■ Task directions: Nothing but the lines from the one that contains "(446, 361) = (412, 172): none" to the end of the records should be printed, both ends included, exactly as given.

■ Extracted information:
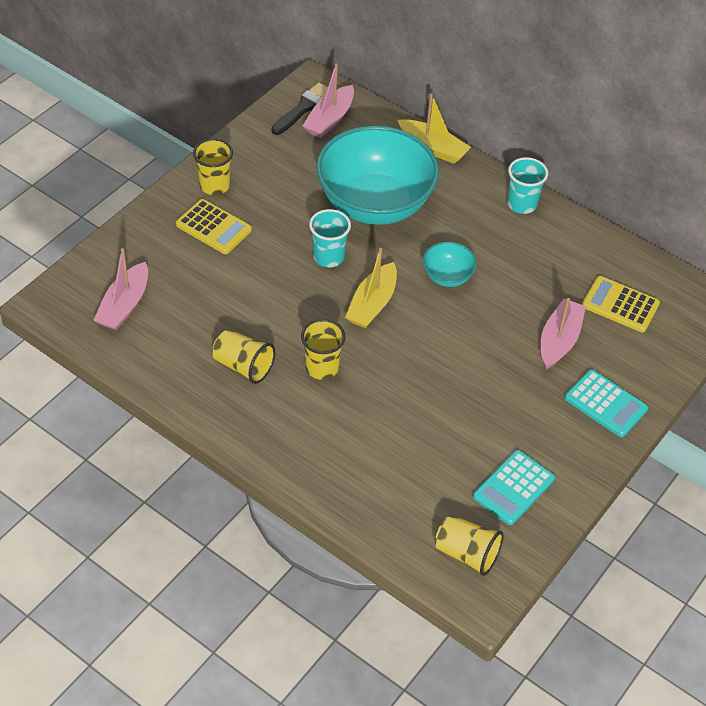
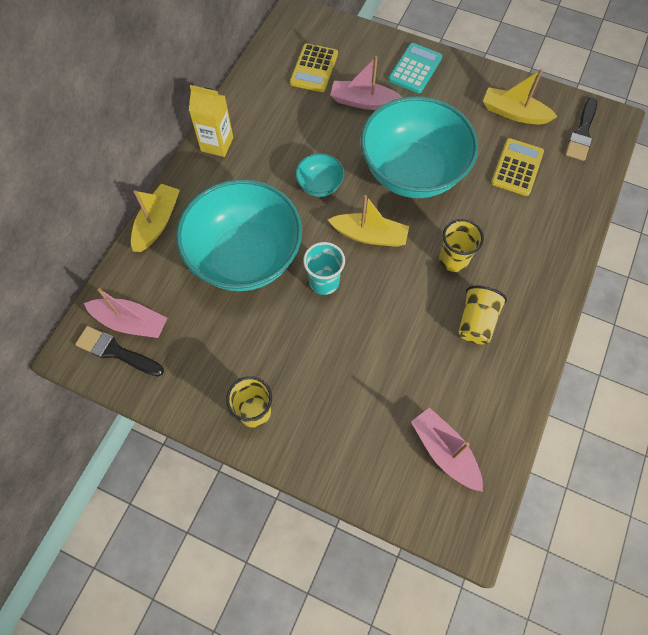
camera: 100 degrees left, 15 degrees up
(124, 305) = (444, 451): pink boat -> pink boat turned 135 degrees counterclockwise
(213, 227) = (315, 395): yellow calculator -> yellow calculator (517, 167)
(446, 361) = (412, 172): none -> turquoise bowl
(466, 553) = (582, 133): yellow cup -> black brush
(513, 488) = (514, 113): turquoise calculator -> yellow boat
(522, 204) = (217, 144): turquoise cup -> yellow carton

■ Problem solution:
(446, 361) = (412, 172): none -> turquoise bowl
(466, 553) = (582, 133): yellow cup -> black brush
(513, 488) = (514, 113): turquoise calculator -> yellow boat
(522, 204) = (217, 144): turquoise cup -> yellow carton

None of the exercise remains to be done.